If a line contains "BARO2 pin SDA: D12 -> D6", it is the last one to write out; begin with the first line of the records and copy each exactly.

(Extracted data entries)
—————

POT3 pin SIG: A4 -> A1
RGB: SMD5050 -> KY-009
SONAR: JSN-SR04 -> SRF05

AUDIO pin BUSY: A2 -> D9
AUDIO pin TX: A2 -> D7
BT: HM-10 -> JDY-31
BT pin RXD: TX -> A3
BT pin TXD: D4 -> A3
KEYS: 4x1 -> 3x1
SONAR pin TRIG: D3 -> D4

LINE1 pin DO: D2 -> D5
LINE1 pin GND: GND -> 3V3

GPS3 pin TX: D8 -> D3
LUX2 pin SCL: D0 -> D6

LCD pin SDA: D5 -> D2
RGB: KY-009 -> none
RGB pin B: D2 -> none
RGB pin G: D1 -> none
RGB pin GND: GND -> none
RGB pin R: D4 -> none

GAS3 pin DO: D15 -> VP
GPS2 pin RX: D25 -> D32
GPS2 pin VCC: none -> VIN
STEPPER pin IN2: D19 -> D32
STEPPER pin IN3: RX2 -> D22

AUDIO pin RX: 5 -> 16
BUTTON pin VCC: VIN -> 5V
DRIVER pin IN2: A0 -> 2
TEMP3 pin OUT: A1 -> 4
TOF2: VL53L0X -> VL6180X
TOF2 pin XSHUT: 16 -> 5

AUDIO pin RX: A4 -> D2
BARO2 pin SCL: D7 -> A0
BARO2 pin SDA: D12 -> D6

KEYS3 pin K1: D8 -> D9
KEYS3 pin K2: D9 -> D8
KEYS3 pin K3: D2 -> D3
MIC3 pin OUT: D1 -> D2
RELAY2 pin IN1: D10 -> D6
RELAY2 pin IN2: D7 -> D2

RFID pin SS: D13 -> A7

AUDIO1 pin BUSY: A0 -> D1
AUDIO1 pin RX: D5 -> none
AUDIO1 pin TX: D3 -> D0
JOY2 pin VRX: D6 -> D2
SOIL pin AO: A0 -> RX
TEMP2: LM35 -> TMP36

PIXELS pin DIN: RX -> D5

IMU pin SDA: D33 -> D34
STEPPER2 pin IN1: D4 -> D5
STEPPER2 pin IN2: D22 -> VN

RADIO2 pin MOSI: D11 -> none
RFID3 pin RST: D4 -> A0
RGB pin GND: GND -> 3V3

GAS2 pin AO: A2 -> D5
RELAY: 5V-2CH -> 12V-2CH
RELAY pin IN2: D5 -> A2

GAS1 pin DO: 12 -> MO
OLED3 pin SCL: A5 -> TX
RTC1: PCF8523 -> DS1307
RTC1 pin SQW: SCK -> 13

—————

* **Response to this task**
POT3 pin SIG: A4 -> A1
RGB: SMD5050 -> KY-009
SONAR: JSN-SR04 -> SRF05

AUDIO pin BUSY: A2 -> D9
AUDIO pin TX: A2 -> D7
BT: HM-10 -> JDY-31
BT pin RXD: TX -> A3
BT pin TXD: D4 -> A3
KEYS: 4x1 -> 3x1
SONAR pin TRIG: D3 -> D4

LINE1 pin DO: D2 -> D5
LINE1 pin GND: GND -> 3V3

GPS3 pin TX: D8 -> D3
LUX2 pin SCL: D0 -> D6

LCD pin SDA: D5 -> D2
RGB: KY-009 -> none
RGB pin B: D2 -> none
RGB pin G: D1 -> none
RGB pin GND: GND -> none
RGB pin R: D4 -> none

GAS3 pin DO: D15 -> VP
GPS2 pin RX: D25 -> D32
GPS2 pin VCC: none -> VIN
STEPPER pin IN2: D19 -> D32
STEPPER pin IN3: RX2 -> D22

AUDIO pin RX: 5 -> 16
BUTTON pin VCC: VIN -> 5V
DRIVER pin IN2: A0 -> 2
TEMP3 pin OUT: A1 -> 4
TOF2: VL53L0X -> VL6180X
TOF2 pin XSHUT: 16 -> 5

AUDIO pin RX: A4 -> D2
BARO2 pin SCL: D7 -> A0
BARO2 pin SDA: D12 -> D6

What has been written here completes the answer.